CHALLENGE - Extract the listing below in full, unchanged.

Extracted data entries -
******************************
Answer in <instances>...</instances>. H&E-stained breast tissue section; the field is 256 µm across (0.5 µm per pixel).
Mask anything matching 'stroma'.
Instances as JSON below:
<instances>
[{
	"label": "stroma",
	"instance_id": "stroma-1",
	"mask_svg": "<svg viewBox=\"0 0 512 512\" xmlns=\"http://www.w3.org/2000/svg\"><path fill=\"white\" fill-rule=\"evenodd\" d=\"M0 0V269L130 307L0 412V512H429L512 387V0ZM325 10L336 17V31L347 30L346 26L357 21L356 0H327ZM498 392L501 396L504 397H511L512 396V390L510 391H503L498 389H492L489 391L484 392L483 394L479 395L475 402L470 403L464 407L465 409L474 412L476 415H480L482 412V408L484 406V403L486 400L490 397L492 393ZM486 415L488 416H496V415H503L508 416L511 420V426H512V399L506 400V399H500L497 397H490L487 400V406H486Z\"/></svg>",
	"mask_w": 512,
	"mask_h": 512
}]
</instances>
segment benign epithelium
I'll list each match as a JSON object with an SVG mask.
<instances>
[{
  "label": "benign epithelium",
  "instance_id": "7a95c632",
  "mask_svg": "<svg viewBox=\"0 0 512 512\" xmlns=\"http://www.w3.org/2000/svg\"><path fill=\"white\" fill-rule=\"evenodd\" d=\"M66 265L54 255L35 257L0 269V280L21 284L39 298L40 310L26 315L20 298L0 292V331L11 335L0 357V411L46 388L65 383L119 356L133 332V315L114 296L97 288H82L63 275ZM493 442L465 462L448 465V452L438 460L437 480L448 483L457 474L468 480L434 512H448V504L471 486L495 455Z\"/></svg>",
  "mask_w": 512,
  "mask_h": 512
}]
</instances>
******************************
WRITTEN REPLY -
Answer in <instances>...</instances>. H&E-stained breast tissue section; the field is 256 µm across (0.5 µm per pixel).
Mask anything matching 'stroma'.
Instances as JSON below:
<instances>
[{
	"label": "stroma",
	"instance_id": "stroma-1",
	"mask_svg": "<svg viewBox=\"0 0 512 512\" xmlns=\"http://www.w3.org/2000/svg\"><path fill=\"white\" fill-rule=\"evenodd\" d=\"M0 0V269L130 307L0 412V512H429L512 387V0ZM325 10L336 17V31L347 30L346 26L357 21L356 0H327ZM498 392L501 396L504 397H511L512 396V390L510 391H503L498 389H492L489 391L484 392L483 394L479 395L475 402L470 403L464 407L465 409L474 412L476 415H480L482 412V408L484 406V403L486 400L490 397L492 393ZM486 415L488 416H496V415H503L508 416L511 420V426H512V399L506 400V399H500L497 397H490L487 400V406H486Z\"/></svg>",
	"mask_w": 512,
	"mask_h": 512
}]
</instances>
segment benign epithelium
I'll list each match as a JSON object with an SVG mask.
<instances>
[{
  "label": "benign epithelium",
  "instance_id": "7a95c632",
  "mask_svg": "<svg viewBox=\"0 0 512 512\" xmlns=\"http://www.w3.org/2000/svg\"><path fill=\"white\" fill-rule=\"evenodd\" d=\"M66 265L54 255L35 257L0 269V280L21 284L39 298L40 310L26 315L20 298L0 292V331L11 335L0 357V411L46 388L65 383L119 356L133 332V315L114 296L97 288H82L63 275ZM493 442L465 462L448 465V452L438 460L437 480L448 483L457 474L468 480L434 512H448V504L471 486L495 455Z\"/></svg>",
  "mask_w": 512,
  "mask_h": 512
}]
</instances>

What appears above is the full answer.